## Brief
Output all entries verbatim. Skip pictures.

## The data
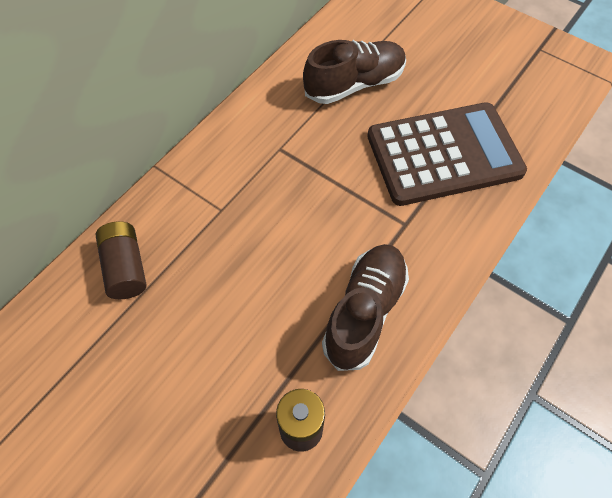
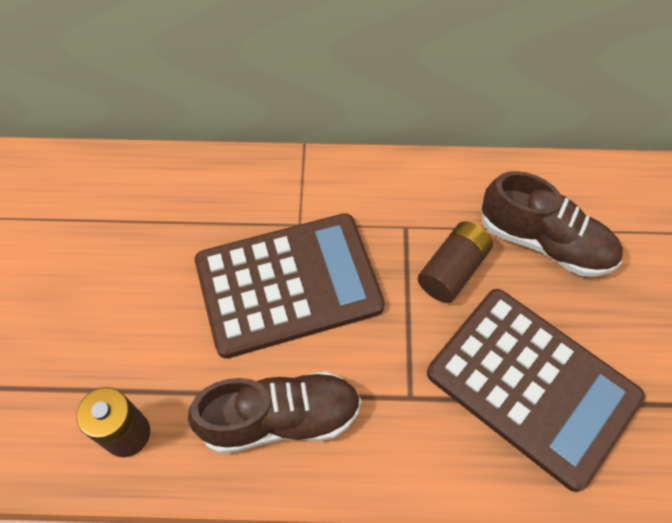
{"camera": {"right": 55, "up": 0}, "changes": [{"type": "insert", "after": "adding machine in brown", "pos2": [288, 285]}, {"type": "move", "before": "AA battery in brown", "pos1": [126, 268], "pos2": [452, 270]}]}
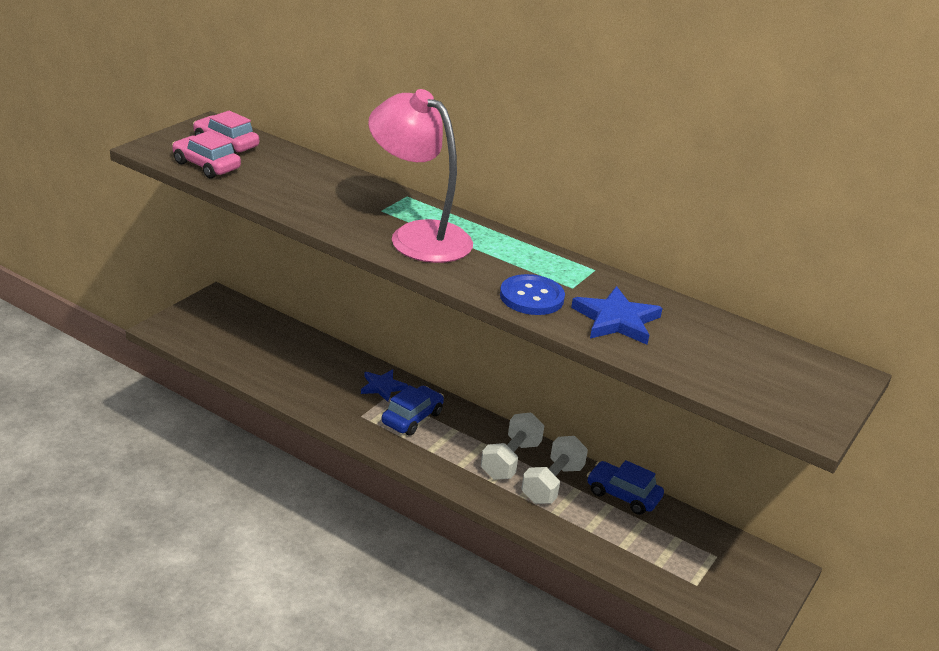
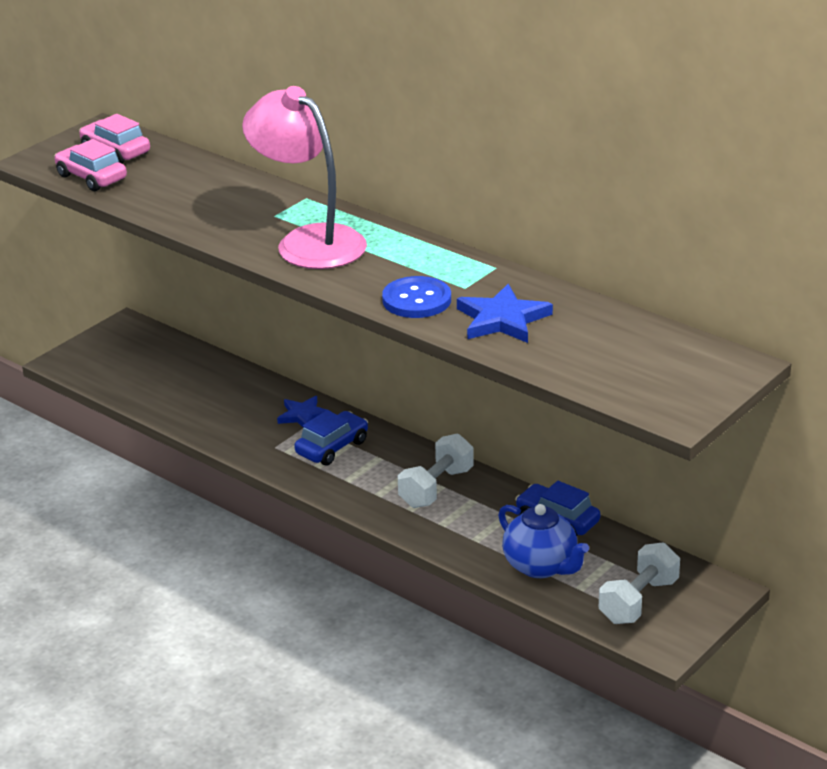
{"camera": {"right": 10, "up": 0}, "changes": [{"type": "insert", "after": "teapot in royal blue", "pos2": [541, 566]}, {"type": "move", "before": "dumbbell in pure white", "pos1": [552, 484], "pos2": [638, 601]}]}
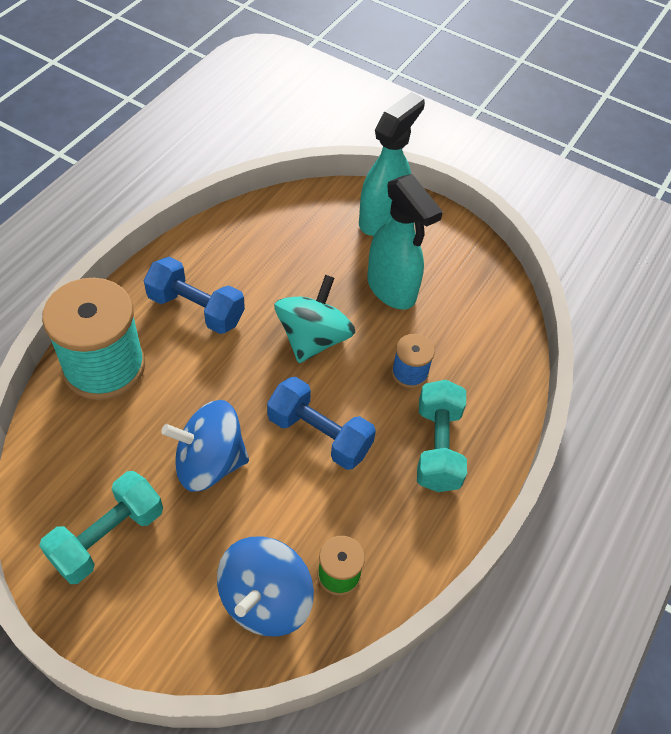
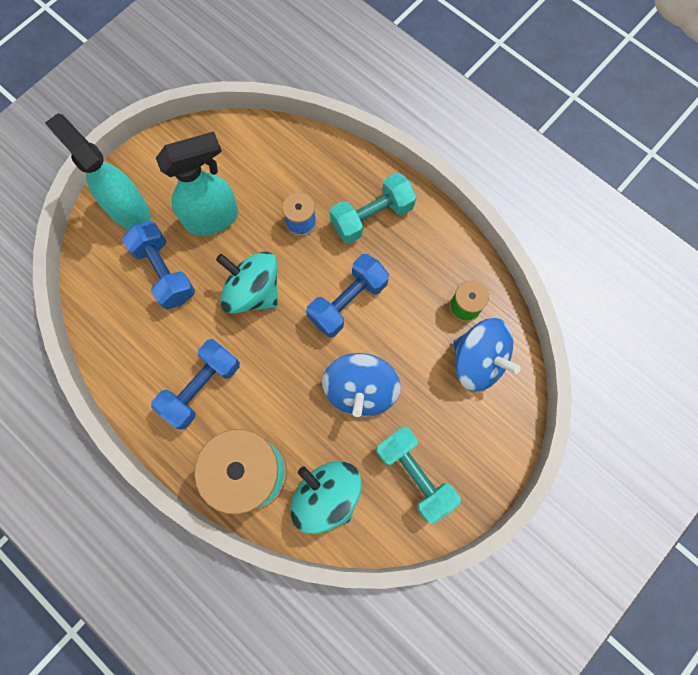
{"camera": {"right": -75, "up": 20}, "changes": [{"type": "insert", "after": "dumbbell in royal blue", "pos2": [164, 272]}, {"type": "insert", "after": "toy top in turquoise", "pos2": [326, 496]}, {"type": "rotate", "before": "dumbbell in turquoise", "pos1": [437, 447], "pos2": [372, 217], "turn": -45}]}
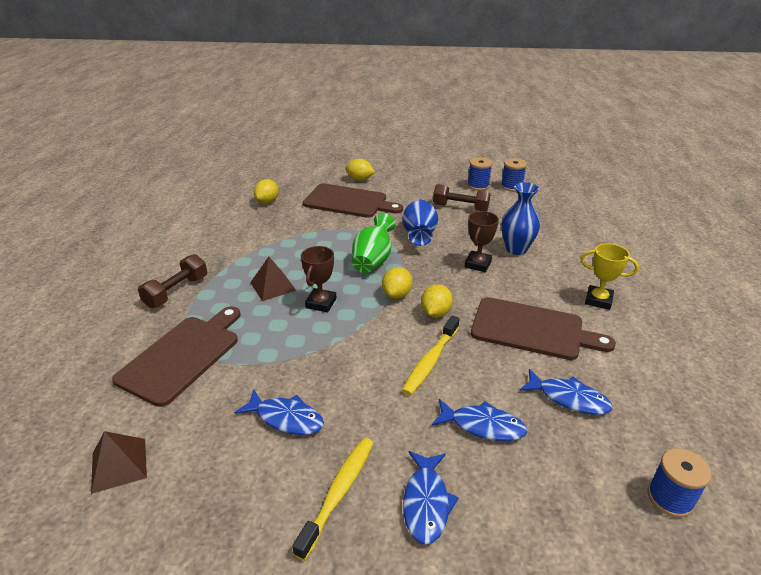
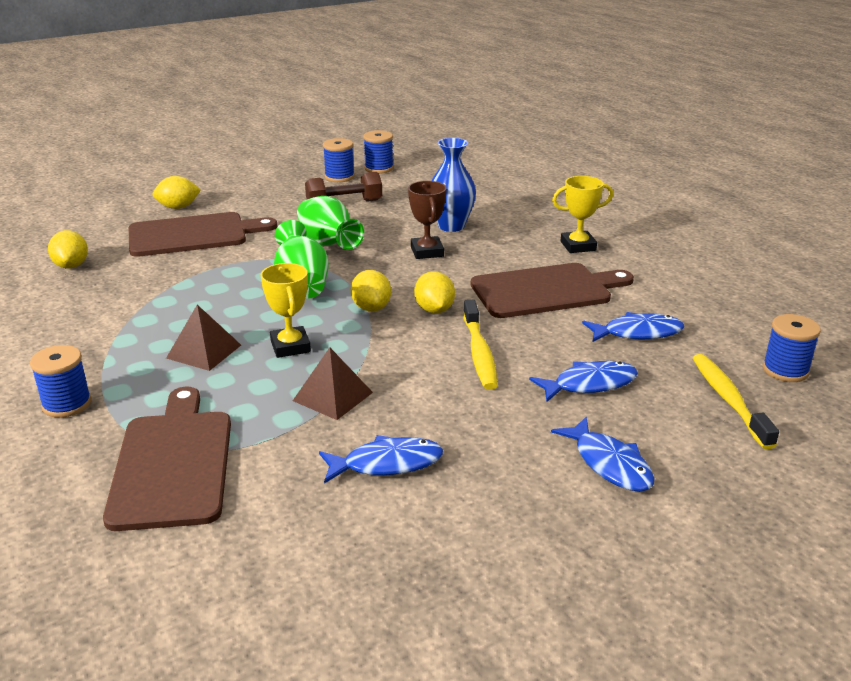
{"camera": {"right": -35, "up": -5}, "changes": [{"type": "move", "before": "pyramid in brown", "pos1": [119, 465], "pos2": [333, 396]}, {"type": "move", "before": "dental brush in bright yellow", "pos1": [339, 492], "pos2": [728, 400]}, {"type": "replace", "before": "dumbbell in brown", "after": "reel of thread in royal blue", "pos1": [176, 291], "pos2": [67, 404]}, {"type": "recolor", "before": "prize cup in brown", "after": "prize cup in bright yellow", "pos1": [321, 303], "pos2": [290, 346]}, {"type": "recolor", "before": "flower vase in royal blue", "after": "flower vase in green", "pos1": [419, 235], "pos2": [328, 244]}]}
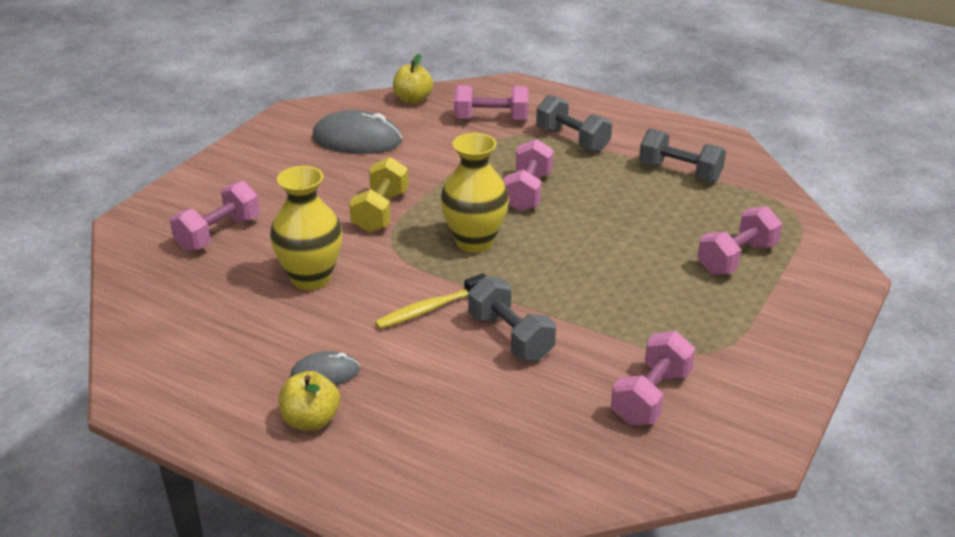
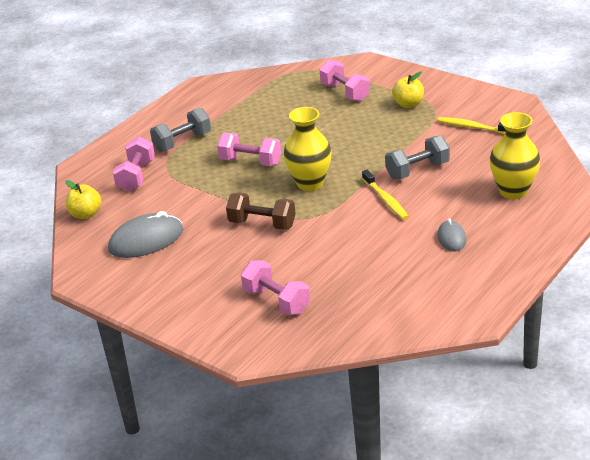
{"camera": {"right": -80, "up": 0}, "changes": [{"type": "delete", "before": "dumbbell in gray", "pos1": [680, 172]}, {"type": "move", "before": "flower vase in bright yellow", "pos1": [311, 278], "pos2": [513, 191]}, {"type": "move", "before": "apple fruit in bright yellow", "pos1": [311, 420], "pos2": [408, 104]}, {"type": "replace", "before": "dumbbell in rose-pink", "after": "dental brush in bright yellow", "pos1": [650, 397], "pos2": [473, 127]}, {"type": "recolor", "before": "dumbbell in bright yellow", "after": "dumbbell in brown", "pos1": [380, 212], "pos2": [262, 224]}, {"type": "rotate", "before": "mouse in gray", "pos1": [357, 140], "pos2": [146, 240], "turn": 45}]}
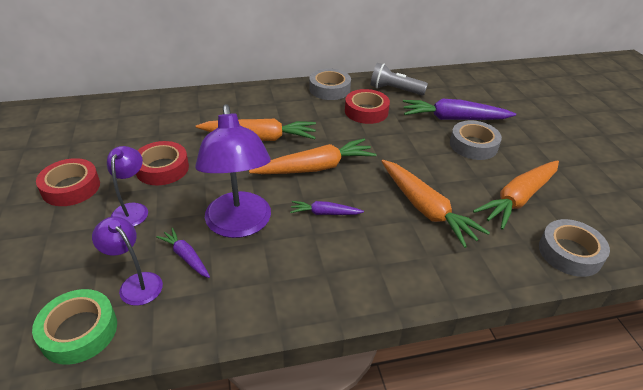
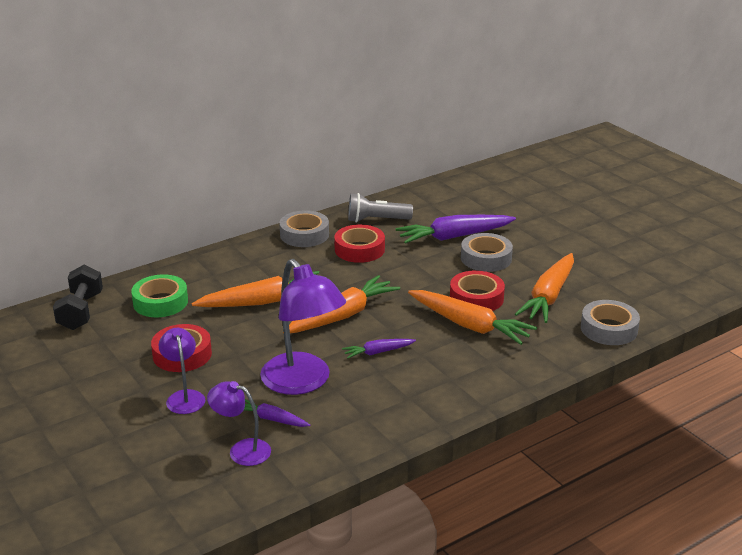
{"camera": {"right": -20, "up": -10}, "changes": [{"type": "insert", "after": "dumbbell in jet-black", "pos2": [81, 311]}, {"type": "move", "before": "sticky tape in green", "pos1": [79, 331], "pos2": [160, 302]}, {"type": "move", "before": "sticky tape in scarlet", "pos1": [71, 187], "pos2": [476, 298]}]}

## Answer below
{"camera": {"right": 55, "up": 0}, "changes": [{"type": "insert", "after": "adding machine in brown", "pos2": [288, 285]}, {"type": "move", "before": "AA battery in brown", "pos1": [126, 268], "pos2": [452, 270]}]}
{"camera": {"right": 10, "up": 0}, "changes": [{"type": "insert", "after": "teapot in royal blue", "pos2": [541, 566]}, {"type": "move", "before": "dumbbell in pure white", "pos1": [552, 484], "pos2": [638, 601]}]}
{"camera": {"right": -75, "up": 20}, "changes": [{"type": "insert", "after": "dumbbell in royal blue", "pos2": [164, 272]}, {"type": "insert", "after": "toy top in turquoise", "pos2": [326, 496]}, {"type": "rotate", "before": "dumbbell in turquoise", "pos1": [437, 447], "pos2": [372, 217], "turn": -45}]}
{"camera": {"right": -35, "up": -5}, "changes": [{"type": "move", "before": "pyramid in brown", "pos1": [119, 465], "pos2": [333, 396]}, {"type": "move", "before": "dental brush in bright yellow", "pos1": [339, 492], "pos2": [728, 400]}, {"type": "replace", "before": "dumbbell in brown", "after": "reel of thread in royal blue", "pos1": [176, 291], "pos2": [67, 404]}, {"type": "recolor", "before": "prize cup in brown", "after": "prize cup in bright yellow", "pos1": [321, 303], "pos2": [290, 346]}, {"type": "recolor", "before": "flower vase in royal blue", "after": "flower vase in green", "pos1": [419, 235], "pos2": [328, 244]}]}
{"camera": {"right": -80, "up": 0}, "changes": [{"type": "delete", "before": "dumbbell in gray", "pos1": [680, 172]}, {"type": "move", "before": "flower vase in bright yellow", "pos1": [311, 278], "pos2": [513, 191]}, {"type": "move", "before": "apple fruit in bright yellow", "pos1": [311, 420], "pos2": [408, 104]}, {"type": "replace", "before": "dumbbell in rose-pink", "after": "dental brush in bright yellow", "pos1": [650, 397], "pos2": [473, 127]}, {"type": "recolor", "before": "dumbbell in bright yellow", "after": "dumbbell in brown", "pos1": [380, 212], "pos2": [262, 224]}, {"type": "rotate", "before": "mouse in gray", "pos1": [357, 140], "pos2": [146, 240], "turn": 45}]}
{"camera": {"right": -20, "up": -10}, "changes": [{"type": "insert", "after": "dumbbell in jet-black", "pos2": [81, 311]}, {"type": "move", "before": "sticky tape in green", "pos1": [79, 331], "pos2": [160, 302]}, {"type": "move", "before": "sticky tape in scarlet", "pos1": [71, 187], "pos2": [476, 298]}]}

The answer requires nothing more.